**Exercise prompt**
Output each entry below as it stands, leaving out every picture.

**Records for the exercise**
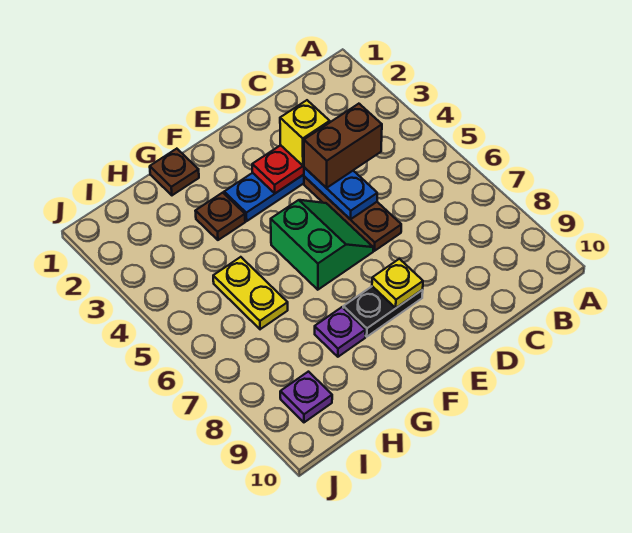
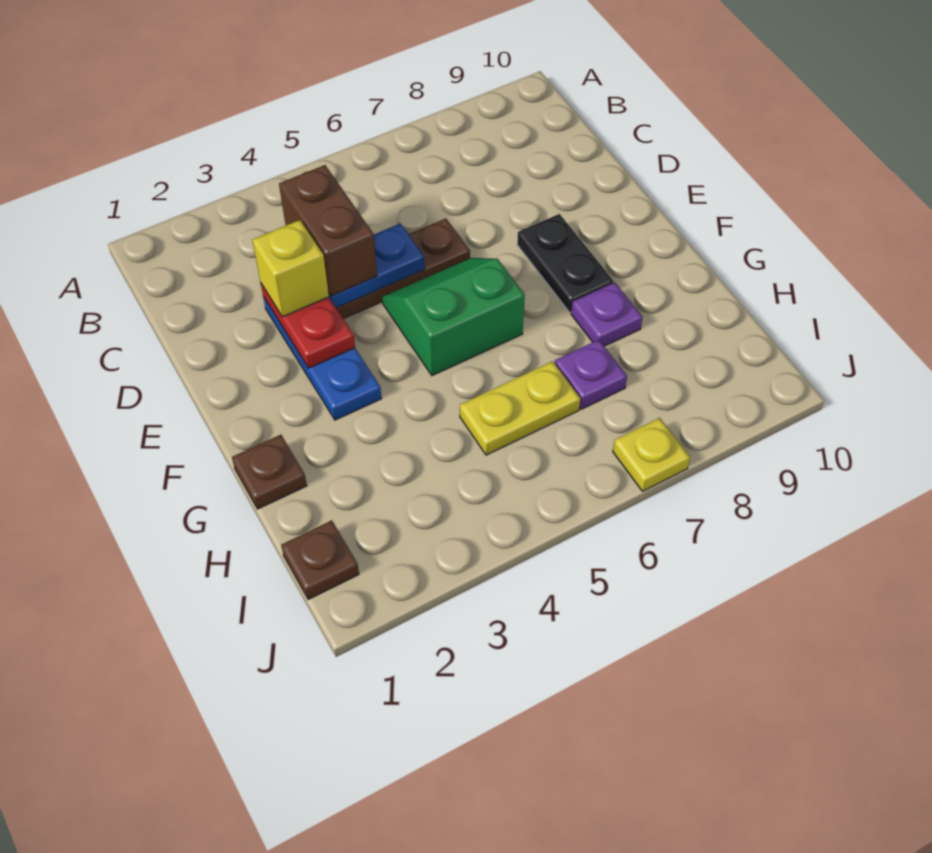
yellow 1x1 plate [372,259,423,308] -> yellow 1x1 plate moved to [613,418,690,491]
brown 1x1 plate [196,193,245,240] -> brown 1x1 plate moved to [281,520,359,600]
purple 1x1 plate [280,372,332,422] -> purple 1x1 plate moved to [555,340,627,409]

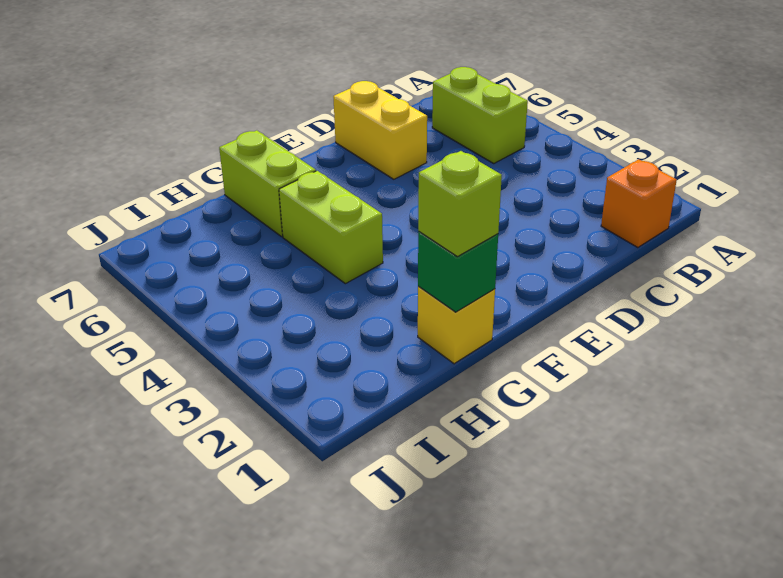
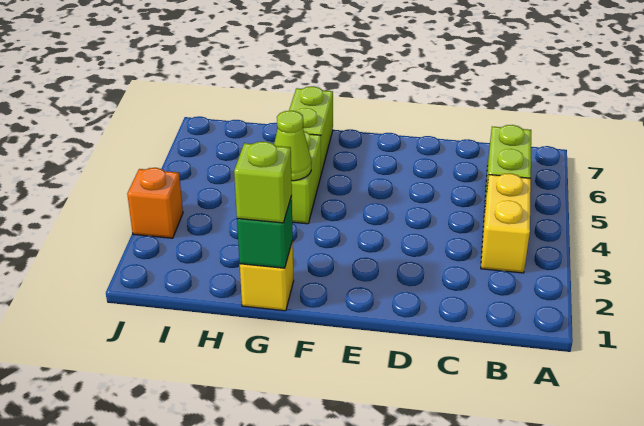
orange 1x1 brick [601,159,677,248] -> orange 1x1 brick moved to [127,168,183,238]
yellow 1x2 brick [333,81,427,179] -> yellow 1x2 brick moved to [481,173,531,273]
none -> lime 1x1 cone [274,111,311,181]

**Final answer**
yellow 1x1 plate [372,259,423,308] -> yellow 1x1 plate moved to [613,418,690,491]
brown 1x1 plate [196,193,245,240] -> brown 1x1 plate moved to [281,520,359,600]
purple 1x1 plate [280,372,332,422] -> purple 1x1 plate moved to [555,340,627,409]

orange 1x1 brick [601,159,677,248] -> orange 1x1 brick moved to [127,168,183,238]
yellow 1x2 brick [333,81,427,179] -> yellow 1x2 brick moved to [481,173,531,273]
none -> lime 1x1 cone [274,111,311,181]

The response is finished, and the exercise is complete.